> _Given records_
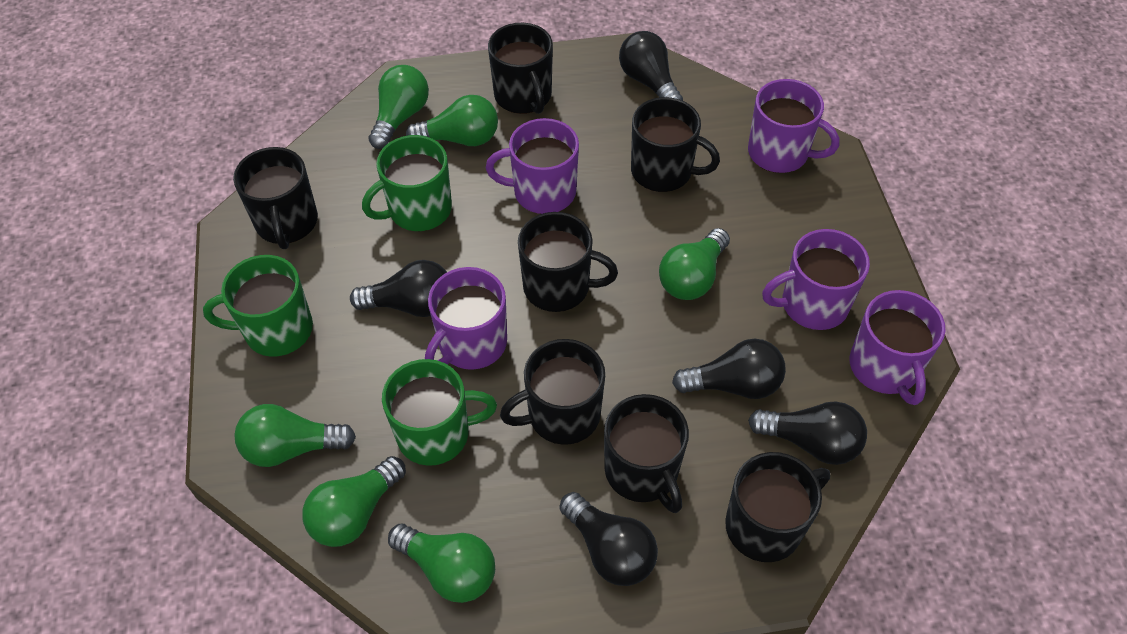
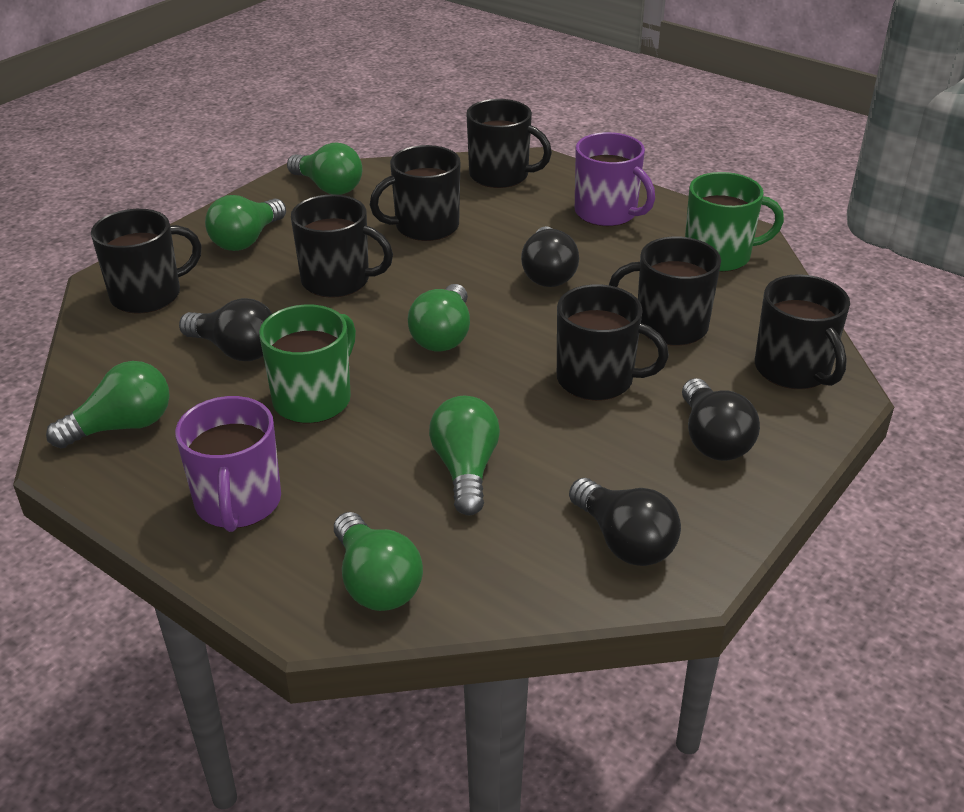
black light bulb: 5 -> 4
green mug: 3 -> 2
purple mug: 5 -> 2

==

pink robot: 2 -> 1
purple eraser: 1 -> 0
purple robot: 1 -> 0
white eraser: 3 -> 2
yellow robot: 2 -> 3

---

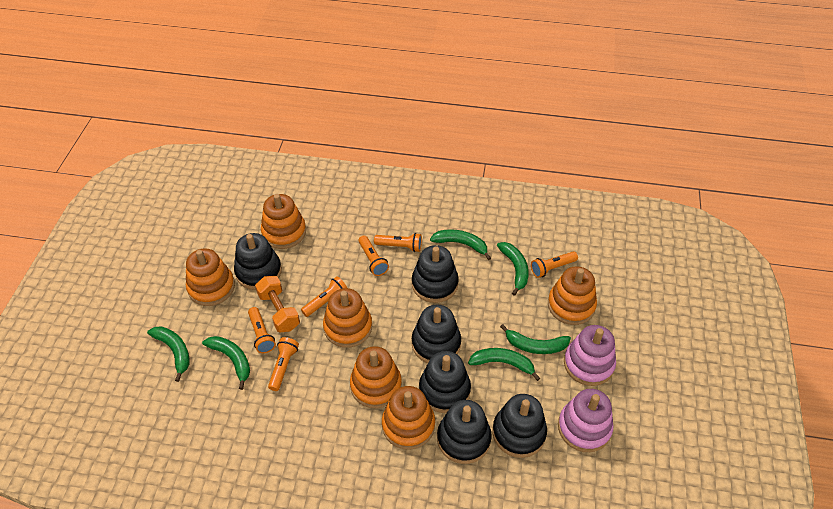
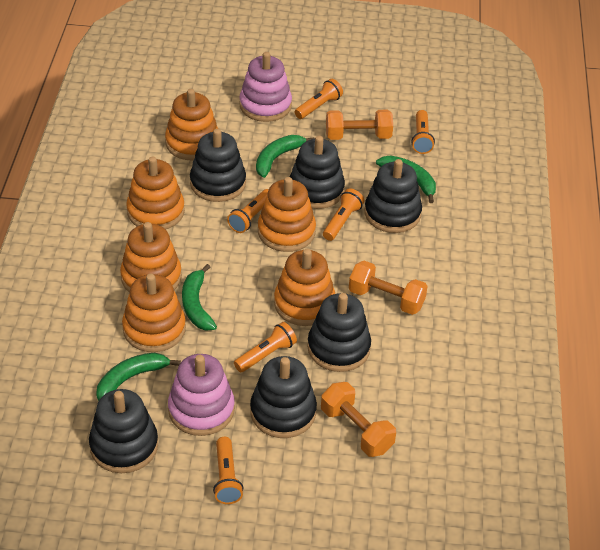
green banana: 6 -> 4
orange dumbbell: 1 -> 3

> _Task statement_
Wherever a line of the entries holds the string "robot", copy that line.

> _Task answer_
pink robot: 2 -> 1
purple robot: 1 -> 0
yellow robot: 2 -> 3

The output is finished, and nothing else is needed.